Exercise details: Down to the last line, repeat the data below exactly.

Records drawn from a dataset:
-- Opening Marker --

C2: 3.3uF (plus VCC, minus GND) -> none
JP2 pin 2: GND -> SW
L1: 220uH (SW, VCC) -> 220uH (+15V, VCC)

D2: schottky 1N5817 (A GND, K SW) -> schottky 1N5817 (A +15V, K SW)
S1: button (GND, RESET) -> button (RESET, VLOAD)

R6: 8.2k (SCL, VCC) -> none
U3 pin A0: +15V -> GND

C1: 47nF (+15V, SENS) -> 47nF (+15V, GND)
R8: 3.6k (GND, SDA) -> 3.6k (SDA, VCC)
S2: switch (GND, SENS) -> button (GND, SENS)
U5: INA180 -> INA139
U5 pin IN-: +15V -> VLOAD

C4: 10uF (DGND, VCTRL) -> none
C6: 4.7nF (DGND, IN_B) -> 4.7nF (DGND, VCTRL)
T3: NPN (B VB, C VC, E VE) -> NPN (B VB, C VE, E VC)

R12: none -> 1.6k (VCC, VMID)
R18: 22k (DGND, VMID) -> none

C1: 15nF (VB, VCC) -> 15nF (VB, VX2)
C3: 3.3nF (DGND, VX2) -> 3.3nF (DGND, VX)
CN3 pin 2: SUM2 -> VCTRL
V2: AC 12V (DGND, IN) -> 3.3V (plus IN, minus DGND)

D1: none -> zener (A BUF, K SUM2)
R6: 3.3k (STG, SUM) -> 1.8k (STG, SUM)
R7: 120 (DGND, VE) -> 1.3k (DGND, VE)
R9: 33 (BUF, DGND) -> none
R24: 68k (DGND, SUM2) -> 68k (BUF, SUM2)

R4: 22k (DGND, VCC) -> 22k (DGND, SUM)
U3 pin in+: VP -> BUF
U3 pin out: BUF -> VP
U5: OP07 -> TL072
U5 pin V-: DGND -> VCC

-- Closing Marker --

Task result:
C2: 3.3uF (plus VCC, minus GND) -> none
JP2 pin 2: GND -> SW
L1: 220uH (SW, VCC) -> 220uH (+15V, VCC)

D2: schottky 1N5817 (A GND, K SW) -> schottky 1N5817 (A +15V, K SW)
S1: button (GND, RESET) -> button (RESET, VLOAD)

R6: 8.2k (SCL, VCC) -> none
U3 pin A0: +15V -> GND

C1: 47nF (+15V, SENS) -> 47nF (+15V, GND)
R8: 3.6k (GND, SDA) -> 3.6k (SDA, VCC)
S2: switch (GND, SENS) -> button (GND, SENS)
U5: INA180 -> INA139
U5 pin IN-: +15V -> VLOAD

C4: 10uF (DGND, VCTRL) -> none
C6: 4.7nF (DGND, IN_B) -> 4.7nF (DGND, VCTRL)
T3: NPN (B VB, C VC, E VE) -> NPN (B VB, C VE, E VC)

R12: none -> 1.6k (VCC, VMID)
R18: 22k (DGND, VMID) -> none

C1: 15nF (VB, VCC) -> 15nF (VB, VX2)
C3: 3.3nF (DGND, VX2) -> 3.3nF (DGND, VX)
CN3 pin 2: SUM2 -> VCTRL
V2: AC 12V (DGND, IN) -> 3.3V (plus IN, minus DGND)

D1: none -> zener (A BUF, K SUM2)
R6: 3.3k (STG, SUM) -> 1.8k (STG, SUM)
R7: 120 (DGND, VE) -> 1.3k (DGND, VE)
R9: 33 (BUF, DGND) -> none
R24: 68k (DGND, SUM2) -> 68k (BUF, SUM2)

R4: 22k (DGND, VCC) -> 22k (DGND, SUM)
U3 pin in+: VP -> BUF
U3 pin out: BUF -> VP
U5: OP07 -> TL072
U5 pin V-: DGND -> VCC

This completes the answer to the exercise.